→ **TRY IT**
Given the listing below, write out exactly the lines starting with the line that has "J1 pin 2: GND -> IN_B" and going on through the line that has "R9: none -> 47k (5V, U2/RB1)", both kept.
** EXCERPTED DATA follows **
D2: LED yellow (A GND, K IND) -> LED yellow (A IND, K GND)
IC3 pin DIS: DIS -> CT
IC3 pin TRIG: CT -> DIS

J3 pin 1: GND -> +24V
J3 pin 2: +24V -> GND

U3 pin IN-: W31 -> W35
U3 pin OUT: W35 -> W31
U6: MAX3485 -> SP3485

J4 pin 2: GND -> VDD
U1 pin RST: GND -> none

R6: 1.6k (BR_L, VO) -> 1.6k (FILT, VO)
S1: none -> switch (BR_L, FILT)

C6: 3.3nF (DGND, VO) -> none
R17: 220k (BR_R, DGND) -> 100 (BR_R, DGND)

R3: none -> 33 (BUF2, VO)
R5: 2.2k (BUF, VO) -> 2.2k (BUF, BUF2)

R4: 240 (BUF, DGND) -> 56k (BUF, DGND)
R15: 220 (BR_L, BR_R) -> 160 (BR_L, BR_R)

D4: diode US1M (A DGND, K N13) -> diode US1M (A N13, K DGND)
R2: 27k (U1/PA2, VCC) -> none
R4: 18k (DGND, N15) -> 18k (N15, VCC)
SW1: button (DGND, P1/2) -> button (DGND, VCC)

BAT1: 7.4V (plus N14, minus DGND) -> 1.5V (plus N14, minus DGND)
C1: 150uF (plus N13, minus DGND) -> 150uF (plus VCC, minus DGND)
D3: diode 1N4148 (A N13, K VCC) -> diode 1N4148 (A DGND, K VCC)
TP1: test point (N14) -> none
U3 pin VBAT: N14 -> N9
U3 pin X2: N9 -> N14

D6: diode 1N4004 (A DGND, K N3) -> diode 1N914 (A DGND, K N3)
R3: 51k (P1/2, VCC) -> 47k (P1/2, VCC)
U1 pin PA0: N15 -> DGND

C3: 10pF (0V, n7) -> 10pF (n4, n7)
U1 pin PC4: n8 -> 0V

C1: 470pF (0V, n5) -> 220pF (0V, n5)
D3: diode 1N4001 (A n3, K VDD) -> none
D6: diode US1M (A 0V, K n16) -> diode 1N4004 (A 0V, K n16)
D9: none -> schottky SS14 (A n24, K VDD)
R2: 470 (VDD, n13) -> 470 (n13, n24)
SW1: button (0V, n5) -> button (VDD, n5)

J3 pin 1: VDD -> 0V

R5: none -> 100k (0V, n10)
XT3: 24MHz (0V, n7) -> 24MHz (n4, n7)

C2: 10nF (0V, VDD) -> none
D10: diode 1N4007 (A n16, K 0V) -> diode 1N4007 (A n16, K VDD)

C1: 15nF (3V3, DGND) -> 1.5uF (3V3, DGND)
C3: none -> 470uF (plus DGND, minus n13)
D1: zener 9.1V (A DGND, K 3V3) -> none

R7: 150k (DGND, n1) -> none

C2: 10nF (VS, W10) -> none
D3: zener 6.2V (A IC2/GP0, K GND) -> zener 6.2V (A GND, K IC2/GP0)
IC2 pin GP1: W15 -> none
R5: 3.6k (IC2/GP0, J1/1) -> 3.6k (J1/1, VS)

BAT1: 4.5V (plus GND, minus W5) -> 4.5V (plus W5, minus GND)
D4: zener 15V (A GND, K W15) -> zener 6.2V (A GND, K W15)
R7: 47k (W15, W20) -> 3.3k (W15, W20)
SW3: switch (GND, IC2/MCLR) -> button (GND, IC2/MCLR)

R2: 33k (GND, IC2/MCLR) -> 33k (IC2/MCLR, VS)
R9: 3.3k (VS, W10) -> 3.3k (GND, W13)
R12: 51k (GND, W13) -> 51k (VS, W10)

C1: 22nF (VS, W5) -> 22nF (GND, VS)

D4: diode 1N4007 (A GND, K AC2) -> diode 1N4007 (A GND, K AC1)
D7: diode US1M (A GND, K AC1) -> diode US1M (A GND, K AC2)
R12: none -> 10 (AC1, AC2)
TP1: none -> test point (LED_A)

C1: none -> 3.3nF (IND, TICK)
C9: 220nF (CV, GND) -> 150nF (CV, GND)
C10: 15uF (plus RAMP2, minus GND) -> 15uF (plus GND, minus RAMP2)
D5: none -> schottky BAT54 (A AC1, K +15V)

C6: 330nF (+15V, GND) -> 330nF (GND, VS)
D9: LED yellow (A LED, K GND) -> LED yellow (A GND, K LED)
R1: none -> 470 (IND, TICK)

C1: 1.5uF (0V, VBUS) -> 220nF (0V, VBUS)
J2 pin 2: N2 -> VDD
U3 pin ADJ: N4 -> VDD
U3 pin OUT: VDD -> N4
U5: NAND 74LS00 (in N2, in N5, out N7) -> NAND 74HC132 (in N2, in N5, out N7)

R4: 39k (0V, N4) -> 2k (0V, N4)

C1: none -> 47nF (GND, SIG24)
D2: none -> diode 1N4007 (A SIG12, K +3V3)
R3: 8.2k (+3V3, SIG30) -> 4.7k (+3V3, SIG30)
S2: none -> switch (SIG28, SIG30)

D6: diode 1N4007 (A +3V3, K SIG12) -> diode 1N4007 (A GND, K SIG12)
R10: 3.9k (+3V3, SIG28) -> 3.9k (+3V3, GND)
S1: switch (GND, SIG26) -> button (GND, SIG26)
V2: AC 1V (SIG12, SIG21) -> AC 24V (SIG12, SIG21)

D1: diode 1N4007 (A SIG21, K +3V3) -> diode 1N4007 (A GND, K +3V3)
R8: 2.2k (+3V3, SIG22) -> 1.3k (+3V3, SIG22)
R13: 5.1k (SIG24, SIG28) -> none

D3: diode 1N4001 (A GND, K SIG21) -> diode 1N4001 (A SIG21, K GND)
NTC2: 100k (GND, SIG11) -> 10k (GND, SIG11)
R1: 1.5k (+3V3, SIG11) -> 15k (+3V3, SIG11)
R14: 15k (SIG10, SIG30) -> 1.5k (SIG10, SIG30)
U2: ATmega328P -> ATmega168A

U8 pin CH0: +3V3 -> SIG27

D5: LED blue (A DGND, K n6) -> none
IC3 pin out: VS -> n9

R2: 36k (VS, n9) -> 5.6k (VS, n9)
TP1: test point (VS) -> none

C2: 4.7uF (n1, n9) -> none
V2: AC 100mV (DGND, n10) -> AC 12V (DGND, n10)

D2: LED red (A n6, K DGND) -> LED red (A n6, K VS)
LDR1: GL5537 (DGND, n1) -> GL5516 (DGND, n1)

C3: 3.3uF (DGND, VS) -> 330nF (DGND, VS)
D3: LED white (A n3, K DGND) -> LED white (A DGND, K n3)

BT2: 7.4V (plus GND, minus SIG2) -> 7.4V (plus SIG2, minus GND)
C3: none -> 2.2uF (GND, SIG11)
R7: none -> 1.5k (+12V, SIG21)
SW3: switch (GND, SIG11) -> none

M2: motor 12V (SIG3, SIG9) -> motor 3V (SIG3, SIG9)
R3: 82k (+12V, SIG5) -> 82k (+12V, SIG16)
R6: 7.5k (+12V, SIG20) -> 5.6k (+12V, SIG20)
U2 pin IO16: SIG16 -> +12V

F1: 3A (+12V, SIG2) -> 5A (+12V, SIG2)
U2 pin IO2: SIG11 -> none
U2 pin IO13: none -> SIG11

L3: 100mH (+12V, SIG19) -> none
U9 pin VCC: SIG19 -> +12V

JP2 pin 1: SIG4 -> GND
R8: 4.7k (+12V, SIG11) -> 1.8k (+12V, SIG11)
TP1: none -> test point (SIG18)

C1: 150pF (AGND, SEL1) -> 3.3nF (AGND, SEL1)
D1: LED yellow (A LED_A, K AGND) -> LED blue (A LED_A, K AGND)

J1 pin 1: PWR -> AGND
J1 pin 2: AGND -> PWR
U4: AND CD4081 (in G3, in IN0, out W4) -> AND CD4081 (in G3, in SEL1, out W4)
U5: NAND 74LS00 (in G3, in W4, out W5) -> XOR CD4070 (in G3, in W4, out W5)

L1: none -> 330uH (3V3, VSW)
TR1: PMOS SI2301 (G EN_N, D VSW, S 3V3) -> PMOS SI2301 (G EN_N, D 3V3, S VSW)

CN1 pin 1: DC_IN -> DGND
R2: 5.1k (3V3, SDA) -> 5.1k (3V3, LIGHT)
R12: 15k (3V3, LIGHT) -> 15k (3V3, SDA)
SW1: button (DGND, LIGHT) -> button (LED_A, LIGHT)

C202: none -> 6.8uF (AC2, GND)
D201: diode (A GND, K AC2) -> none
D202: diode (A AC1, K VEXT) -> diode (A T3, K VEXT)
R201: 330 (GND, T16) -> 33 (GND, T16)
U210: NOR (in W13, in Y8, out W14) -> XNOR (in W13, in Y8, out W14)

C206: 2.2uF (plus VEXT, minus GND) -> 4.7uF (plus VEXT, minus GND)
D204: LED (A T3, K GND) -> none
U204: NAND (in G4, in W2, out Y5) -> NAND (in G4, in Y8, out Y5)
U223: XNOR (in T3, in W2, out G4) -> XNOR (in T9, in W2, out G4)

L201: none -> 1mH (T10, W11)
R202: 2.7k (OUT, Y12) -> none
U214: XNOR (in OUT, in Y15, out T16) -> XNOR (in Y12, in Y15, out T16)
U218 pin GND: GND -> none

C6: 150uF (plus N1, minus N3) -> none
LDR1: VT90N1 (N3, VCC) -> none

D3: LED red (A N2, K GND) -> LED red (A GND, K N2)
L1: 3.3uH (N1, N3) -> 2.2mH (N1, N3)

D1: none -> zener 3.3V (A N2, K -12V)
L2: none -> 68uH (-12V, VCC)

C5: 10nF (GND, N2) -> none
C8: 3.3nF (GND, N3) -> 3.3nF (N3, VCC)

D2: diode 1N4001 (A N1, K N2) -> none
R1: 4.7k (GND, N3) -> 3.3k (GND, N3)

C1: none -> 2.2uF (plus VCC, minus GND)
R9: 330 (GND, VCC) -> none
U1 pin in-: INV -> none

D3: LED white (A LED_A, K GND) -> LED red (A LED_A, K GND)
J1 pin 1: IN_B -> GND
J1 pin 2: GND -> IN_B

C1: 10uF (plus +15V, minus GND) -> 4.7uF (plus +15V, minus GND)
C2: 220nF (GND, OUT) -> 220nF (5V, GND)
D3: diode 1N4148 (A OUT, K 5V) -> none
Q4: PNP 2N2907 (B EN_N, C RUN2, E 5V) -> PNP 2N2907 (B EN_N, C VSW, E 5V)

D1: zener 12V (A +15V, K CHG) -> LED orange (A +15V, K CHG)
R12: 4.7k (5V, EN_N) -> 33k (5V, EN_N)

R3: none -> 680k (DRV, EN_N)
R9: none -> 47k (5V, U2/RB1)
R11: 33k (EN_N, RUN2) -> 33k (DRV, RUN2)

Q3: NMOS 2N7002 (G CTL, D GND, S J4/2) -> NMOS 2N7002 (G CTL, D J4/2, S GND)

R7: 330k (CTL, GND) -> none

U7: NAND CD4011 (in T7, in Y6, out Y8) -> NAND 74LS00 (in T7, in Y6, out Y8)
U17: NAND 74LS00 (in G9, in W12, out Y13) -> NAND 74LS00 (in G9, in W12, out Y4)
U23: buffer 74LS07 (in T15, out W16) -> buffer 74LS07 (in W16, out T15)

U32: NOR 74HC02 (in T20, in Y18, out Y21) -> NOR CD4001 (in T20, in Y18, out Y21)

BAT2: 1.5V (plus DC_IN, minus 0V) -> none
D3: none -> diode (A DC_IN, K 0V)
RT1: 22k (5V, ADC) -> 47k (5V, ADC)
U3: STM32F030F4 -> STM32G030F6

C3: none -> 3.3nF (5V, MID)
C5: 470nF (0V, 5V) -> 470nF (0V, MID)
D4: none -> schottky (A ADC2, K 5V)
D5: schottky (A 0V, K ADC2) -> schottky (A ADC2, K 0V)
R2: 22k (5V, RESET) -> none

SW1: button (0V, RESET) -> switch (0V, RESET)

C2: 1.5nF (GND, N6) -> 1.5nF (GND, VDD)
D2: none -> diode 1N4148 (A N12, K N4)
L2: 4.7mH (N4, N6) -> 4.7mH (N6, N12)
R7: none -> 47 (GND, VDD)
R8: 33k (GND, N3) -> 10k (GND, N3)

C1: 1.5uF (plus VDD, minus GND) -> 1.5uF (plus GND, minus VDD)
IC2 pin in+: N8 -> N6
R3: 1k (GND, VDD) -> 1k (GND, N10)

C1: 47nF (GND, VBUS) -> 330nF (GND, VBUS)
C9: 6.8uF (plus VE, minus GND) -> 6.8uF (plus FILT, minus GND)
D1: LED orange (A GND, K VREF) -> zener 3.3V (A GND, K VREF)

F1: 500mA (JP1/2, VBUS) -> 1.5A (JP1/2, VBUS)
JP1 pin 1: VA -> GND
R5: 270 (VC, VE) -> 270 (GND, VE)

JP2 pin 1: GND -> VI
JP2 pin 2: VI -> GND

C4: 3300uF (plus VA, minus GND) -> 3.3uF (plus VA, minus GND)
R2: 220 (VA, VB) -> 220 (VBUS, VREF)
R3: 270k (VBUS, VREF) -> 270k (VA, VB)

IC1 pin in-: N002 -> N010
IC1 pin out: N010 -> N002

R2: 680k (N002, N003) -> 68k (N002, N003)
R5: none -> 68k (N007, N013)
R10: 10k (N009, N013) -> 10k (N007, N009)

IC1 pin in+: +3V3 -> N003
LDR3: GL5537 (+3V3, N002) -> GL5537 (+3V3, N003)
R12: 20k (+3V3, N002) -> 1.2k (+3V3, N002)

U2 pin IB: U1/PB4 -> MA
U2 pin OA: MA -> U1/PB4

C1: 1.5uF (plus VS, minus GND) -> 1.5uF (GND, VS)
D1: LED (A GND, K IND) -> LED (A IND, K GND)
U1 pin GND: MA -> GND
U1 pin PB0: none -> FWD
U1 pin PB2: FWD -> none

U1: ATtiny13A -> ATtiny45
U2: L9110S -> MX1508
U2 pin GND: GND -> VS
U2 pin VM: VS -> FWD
** End of EXCERPTED DATA **
→ **ANSWER TO THE PROBLEM**
J1 pin 2: GND -> IN_B

C1: 10uF (plus +15V, minus GND) -> 4.7uF (plus +15V, minus GND)
C2: 220nF (GND, OUT) -> 220nF (5V, GND)
D3: diode 1N4148 (A OUT, K 5V) -> none
Q4: PNP 2N2907 (B EN_N, C RUN2, E 5V) -> PNP 2N2907 (B EN_N, C VSW, E 5V)

D1: zener 12V (A +15V, K CHG) -> LED orange (A +15V, K CHG)
R12: 4.7k (5V, EN_N) -> 33k (5V, EN_N)

R3: none -> 680k (DRV, EN_N)
R9: none -> 47k (5V, U2/RB1)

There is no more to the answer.